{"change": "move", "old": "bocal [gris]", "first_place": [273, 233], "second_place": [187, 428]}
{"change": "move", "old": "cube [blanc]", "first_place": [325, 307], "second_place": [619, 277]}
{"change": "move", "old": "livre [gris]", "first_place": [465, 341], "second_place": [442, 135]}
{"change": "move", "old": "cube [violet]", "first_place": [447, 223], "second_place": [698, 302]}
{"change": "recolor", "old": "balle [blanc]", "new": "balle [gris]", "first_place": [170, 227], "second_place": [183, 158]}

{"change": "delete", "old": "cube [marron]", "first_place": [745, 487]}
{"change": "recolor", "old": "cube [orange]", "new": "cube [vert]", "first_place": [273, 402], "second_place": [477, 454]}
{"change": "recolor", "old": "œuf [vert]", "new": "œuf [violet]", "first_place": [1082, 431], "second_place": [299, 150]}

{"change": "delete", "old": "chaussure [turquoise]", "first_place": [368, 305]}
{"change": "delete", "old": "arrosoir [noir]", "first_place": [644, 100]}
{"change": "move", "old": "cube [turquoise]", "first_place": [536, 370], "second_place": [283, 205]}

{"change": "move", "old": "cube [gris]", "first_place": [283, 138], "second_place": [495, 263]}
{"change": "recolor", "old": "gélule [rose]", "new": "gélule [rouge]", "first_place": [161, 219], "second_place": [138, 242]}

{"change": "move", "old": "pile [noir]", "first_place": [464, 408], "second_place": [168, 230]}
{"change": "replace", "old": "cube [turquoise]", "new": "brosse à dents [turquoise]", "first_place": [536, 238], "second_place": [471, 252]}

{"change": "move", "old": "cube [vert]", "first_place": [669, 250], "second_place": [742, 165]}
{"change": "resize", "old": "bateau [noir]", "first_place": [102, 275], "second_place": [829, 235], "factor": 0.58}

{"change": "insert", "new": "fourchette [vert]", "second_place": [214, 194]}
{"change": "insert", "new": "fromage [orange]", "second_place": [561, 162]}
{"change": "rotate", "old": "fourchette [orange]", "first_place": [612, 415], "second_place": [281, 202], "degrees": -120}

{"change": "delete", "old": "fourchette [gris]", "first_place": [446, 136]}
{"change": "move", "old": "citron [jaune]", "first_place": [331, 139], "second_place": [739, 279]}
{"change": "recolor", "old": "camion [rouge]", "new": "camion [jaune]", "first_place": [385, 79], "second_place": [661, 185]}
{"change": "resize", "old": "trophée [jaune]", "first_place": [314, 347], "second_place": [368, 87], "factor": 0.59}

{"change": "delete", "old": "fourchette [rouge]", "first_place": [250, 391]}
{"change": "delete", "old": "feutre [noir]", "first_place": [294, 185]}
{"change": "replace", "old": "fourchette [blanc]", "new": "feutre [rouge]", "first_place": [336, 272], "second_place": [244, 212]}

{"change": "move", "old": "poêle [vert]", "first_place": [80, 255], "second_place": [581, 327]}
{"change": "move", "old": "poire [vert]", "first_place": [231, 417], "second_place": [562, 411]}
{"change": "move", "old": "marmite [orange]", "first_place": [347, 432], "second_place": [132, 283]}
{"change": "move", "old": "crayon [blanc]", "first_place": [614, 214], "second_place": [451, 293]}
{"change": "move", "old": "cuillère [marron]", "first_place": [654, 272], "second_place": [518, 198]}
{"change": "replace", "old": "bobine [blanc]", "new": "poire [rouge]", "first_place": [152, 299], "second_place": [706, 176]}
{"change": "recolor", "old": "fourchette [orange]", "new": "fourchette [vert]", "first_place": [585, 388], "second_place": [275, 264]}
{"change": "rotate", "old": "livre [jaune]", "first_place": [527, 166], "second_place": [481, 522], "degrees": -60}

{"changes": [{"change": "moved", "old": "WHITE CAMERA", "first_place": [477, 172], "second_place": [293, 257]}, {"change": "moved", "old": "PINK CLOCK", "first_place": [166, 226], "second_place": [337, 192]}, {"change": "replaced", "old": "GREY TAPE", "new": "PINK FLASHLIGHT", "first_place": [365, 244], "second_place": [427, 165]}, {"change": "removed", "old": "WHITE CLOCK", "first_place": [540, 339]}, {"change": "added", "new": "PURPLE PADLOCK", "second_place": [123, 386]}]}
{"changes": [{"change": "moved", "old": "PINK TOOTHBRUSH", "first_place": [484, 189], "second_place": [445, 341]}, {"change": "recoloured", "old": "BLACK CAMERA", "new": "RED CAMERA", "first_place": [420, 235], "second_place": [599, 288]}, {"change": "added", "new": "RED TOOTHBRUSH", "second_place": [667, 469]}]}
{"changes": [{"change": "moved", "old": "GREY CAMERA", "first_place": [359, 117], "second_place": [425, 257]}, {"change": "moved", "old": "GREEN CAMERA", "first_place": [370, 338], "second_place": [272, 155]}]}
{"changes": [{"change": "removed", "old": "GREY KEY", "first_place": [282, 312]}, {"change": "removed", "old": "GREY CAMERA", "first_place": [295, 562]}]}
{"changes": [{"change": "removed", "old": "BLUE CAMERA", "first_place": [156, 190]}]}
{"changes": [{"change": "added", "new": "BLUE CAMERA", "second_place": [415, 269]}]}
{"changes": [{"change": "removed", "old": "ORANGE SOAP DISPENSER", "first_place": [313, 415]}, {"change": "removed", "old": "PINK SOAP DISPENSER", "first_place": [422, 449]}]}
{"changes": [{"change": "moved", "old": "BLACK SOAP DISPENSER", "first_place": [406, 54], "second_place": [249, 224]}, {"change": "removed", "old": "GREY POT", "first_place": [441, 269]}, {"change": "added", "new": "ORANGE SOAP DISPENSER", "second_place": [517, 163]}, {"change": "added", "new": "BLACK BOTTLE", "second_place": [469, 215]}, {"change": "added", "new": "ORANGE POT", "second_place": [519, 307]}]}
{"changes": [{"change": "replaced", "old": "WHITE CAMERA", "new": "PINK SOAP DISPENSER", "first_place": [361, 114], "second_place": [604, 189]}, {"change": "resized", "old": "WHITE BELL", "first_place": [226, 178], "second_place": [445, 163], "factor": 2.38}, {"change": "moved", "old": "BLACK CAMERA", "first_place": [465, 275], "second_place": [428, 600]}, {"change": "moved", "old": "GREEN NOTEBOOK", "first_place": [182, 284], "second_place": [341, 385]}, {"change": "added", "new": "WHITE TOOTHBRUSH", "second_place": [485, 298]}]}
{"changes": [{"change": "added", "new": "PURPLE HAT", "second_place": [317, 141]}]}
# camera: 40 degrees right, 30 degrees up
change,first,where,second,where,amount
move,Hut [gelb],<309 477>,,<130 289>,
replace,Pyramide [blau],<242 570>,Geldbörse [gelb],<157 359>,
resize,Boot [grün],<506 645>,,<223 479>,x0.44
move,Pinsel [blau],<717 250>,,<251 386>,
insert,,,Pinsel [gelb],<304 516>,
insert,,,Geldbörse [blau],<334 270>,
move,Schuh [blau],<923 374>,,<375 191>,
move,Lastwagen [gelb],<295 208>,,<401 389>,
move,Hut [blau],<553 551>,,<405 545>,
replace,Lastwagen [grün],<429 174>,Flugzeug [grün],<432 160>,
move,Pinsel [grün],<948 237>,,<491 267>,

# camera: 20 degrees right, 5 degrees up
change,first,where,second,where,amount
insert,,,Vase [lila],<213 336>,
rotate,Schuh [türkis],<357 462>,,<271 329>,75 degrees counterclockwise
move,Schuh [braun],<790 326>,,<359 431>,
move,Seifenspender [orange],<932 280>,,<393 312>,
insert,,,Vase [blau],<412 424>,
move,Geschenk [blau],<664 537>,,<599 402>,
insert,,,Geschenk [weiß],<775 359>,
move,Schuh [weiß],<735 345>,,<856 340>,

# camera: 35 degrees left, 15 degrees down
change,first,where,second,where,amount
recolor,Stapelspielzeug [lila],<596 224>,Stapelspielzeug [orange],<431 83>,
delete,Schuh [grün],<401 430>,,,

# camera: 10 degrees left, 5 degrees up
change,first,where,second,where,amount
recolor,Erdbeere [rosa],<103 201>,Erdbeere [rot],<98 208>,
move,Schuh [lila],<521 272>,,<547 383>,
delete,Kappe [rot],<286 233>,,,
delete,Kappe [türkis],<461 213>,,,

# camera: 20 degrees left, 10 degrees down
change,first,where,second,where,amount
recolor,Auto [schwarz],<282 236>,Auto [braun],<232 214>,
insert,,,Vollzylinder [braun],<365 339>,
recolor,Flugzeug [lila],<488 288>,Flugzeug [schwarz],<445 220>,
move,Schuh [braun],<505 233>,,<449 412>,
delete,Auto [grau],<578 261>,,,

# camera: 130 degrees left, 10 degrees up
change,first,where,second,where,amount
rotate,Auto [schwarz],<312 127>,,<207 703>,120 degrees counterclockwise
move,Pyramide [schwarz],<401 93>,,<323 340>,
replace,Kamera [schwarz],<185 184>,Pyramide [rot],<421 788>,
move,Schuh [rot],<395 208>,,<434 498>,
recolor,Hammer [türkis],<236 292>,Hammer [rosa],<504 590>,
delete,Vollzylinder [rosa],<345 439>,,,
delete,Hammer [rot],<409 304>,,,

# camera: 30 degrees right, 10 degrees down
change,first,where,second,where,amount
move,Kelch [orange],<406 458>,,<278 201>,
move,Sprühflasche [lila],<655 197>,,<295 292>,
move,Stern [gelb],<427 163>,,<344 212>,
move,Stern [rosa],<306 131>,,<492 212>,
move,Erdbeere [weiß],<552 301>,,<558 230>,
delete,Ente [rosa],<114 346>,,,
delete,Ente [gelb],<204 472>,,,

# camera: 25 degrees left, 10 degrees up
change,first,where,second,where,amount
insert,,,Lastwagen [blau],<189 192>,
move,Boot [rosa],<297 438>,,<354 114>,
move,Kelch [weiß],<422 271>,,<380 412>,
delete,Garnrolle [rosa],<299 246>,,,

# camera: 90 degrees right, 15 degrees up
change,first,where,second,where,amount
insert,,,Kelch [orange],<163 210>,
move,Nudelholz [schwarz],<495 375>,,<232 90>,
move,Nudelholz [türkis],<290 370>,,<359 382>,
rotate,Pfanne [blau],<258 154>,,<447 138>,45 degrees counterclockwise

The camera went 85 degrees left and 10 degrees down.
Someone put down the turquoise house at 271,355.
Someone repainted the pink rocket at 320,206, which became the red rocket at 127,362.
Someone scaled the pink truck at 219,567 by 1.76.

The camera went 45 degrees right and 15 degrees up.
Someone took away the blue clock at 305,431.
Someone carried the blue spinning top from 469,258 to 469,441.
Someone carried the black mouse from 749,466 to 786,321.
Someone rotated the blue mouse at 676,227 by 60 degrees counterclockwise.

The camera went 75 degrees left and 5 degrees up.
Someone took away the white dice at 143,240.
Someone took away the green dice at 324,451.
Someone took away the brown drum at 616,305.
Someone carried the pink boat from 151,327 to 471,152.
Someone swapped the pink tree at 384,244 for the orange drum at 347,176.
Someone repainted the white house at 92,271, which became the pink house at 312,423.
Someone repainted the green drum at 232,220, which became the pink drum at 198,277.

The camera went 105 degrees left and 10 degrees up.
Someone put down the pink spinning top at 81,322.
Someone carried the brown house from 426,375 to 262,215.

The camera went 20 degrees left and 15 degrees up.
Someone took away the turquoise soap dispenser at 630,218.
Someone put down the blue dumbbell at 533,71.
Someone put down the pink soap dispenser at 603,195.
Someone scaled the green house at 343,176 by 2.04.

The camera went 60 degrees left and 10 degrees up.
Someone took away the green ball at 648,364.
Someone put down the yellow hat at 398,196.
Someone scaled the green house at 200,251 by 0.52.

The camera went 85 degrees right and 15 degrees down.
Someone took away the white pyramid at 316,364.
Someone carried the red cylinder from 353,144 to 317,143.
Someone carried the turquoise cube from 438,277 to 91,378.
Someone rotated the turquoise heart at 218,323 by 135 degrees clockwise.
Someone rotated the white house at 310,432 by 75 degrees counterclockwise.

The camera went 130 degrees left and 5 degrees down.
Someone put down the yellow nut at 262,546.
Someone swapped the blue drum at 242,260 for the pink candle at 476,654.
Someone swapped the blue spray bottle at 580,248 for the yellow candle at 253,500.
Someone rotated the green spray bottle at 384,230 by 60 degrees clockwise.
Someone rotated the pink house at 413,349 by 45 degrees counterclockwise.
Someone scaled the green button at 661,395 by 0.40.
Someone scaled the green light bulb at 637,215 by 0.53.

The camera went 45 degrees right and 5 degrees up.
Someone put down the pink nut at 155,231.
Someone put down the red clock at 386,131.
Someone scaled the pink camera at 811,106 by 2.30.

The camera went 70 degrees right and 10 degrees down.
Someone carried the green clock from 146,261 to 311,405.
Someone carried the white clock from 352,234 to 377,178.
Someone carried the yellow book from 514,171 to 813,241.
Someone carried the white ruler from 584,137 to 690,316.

########################################

Prompt:
In the data above, retype exactly and only the lines between the one holding "move,Schuh [blau],<923 374>,,<375" and the one holding "replace,Lastwagen [grün],<429 174>,Flugzeug", inclusive.

Answer section:
move,Schuh [blau],<923 374>,,<375 191>,
move,Lastwagen [gelb],<295 208>,,<401 389>,
move,Hut [blau],<553 551>,,<405 545>,
replace,Lastwagen [grün],<429 174>,Flugzeug [grün],<432 160>,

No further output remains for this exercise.